**REQUIRED ACTION**
The records below are to be transcribed exactly from their first line to the line that has "yellow drum [531,43,589,106] -> none", inclusive, with every picture omitted.

======== DATASET EXCERPTS

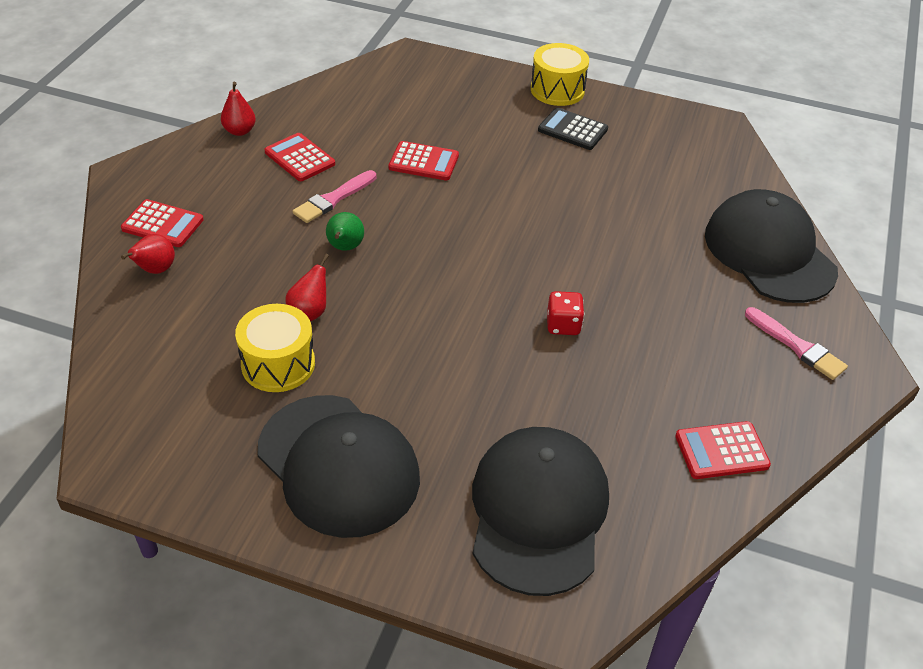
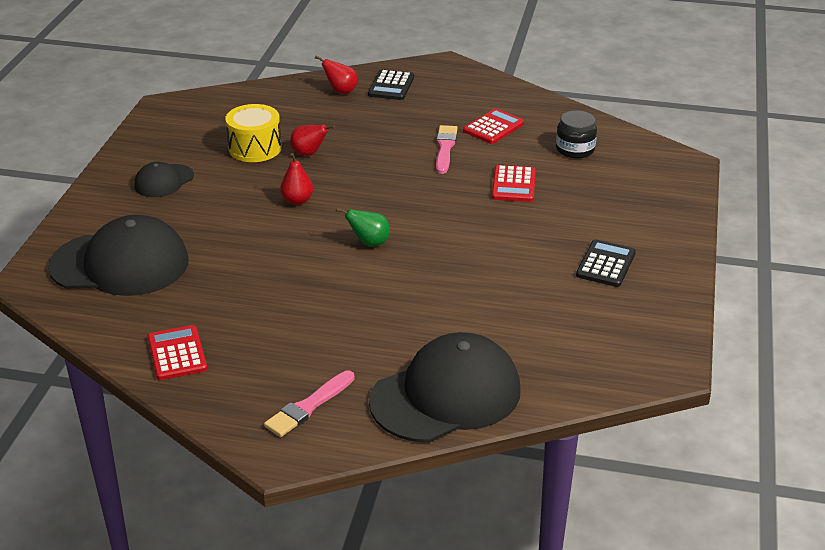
camera: 85 degrees right, 10 degrees down
red calculator [121,199,204,247] -> black calculator [368,69,414,100]
red pear [221,82,256,136] -> red pear moved to [280,153,313,205]
black cap [257,395,420,538] -> black cap [134,162,194,197], size x0.50
pink brush [293,170,376,223] -> pink brush turned 60 degrees clockwise [436,125,458,174]
green pear [326,212,364,251] -> green pear moved to [336,208,390,246]
yellow drum [531,43,589,106] -> none
red dice [547,291,584,335] -> none
none -> black jar [556,110,597,158]

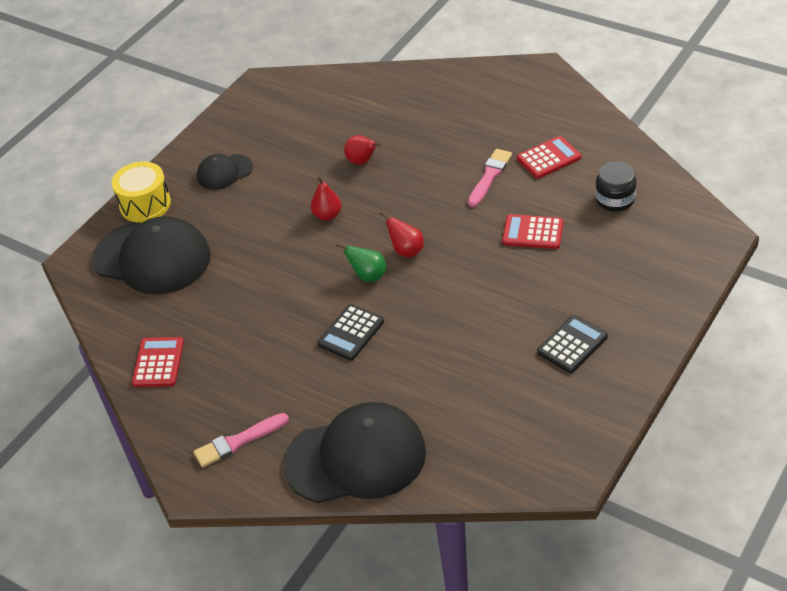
camera: 25 degrees right, 10 degrees up
yellow drum [225,104,282,162] -> yellow drum moved to [112,162,171,223]
red pear [315,56,358,94] -> red pear moved to [380,211,424,258]
black calculator [368,69,414,100] -> black calculator moved to [317,304,384,361]
red calculator [492,165,536,202] -> red calculator turned 75 degrees clockwise [502,214,564,249]

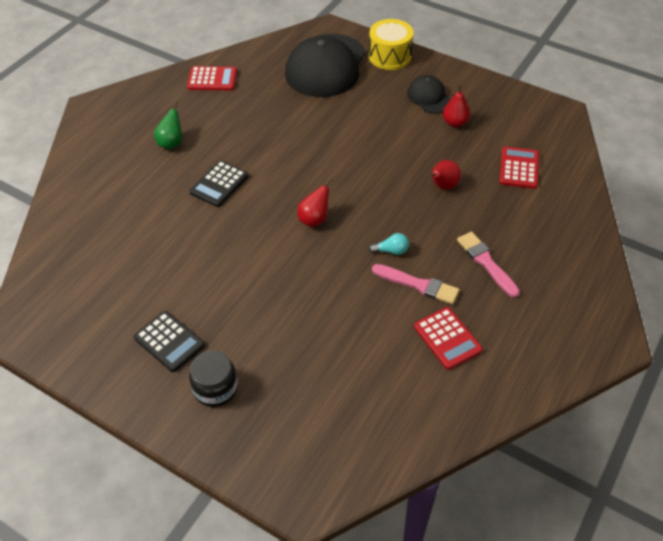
camera: 85 degrees right, 5 degrees up
pink brush [194,413,289,467] -> pink brush moved to [457,232,520,298]
black cap [284,402,426,503] -> none
red pear [311,176,342,221] -> red pear moved to [443,84,470,127]
black calculator [317,304,384,361] -> black calculator turned 90 degrees counterclockwise [189,160,249,207]
green pear [336,243,386,282] -> green pear moved to [154,101,182,149]
red calculator [502,214,564,249] -> red calculator moved to [499,147,539,189]
black jar [595,161,636,212] -> black jar moved to [189,350,238,407]
none -> turquoise light bulb [369,233,409,255]

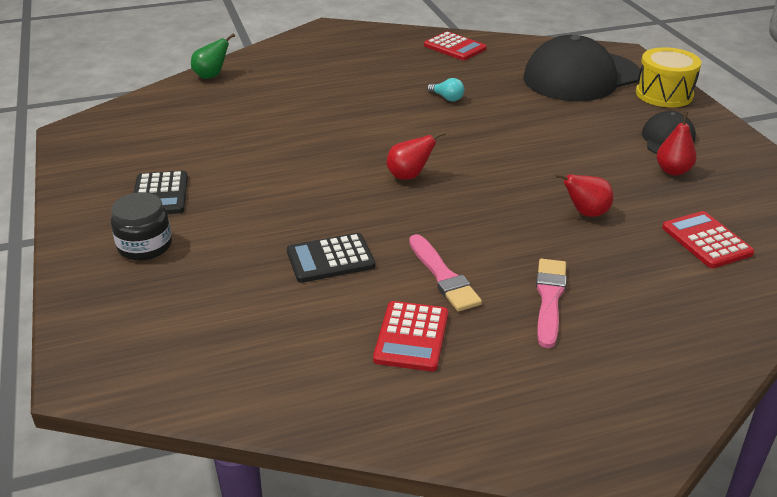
camera: 40 degrees right, 15 degrees down
green pear [154,101,182,149] -> green pear moved to [191,33,235,79]
black calculator [189,160,249,207] -> black calculator moved to [287,233,375,283]
turquoise light bulb [369,233,409,255] -> turquoise light bulb moved to [427,78,465,101]
red calculator [499,147,539,189] -> red calculator turned 75 degrees counterclockwise [662,211,755,268]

================

**TASK ANSWER**
camera: 85 degrees right, 10 degrees down
red calculator [121,199,204,247] -> black calculator [368,69,414,100]
red pear [221,82,256,136] -> red pear moved to [280,153,313,205]
black cap [257,395,420,538] -> black cap [134,162,194,197], size x0.50
pink brush [293,170,376,223] -> pink brush turned 60 degrees clockwise [436,125,458,174]
green pear [326,212,364,251] -> green pear moved to [336,208,390,246]
yellow drum [531,43,589,106] -> none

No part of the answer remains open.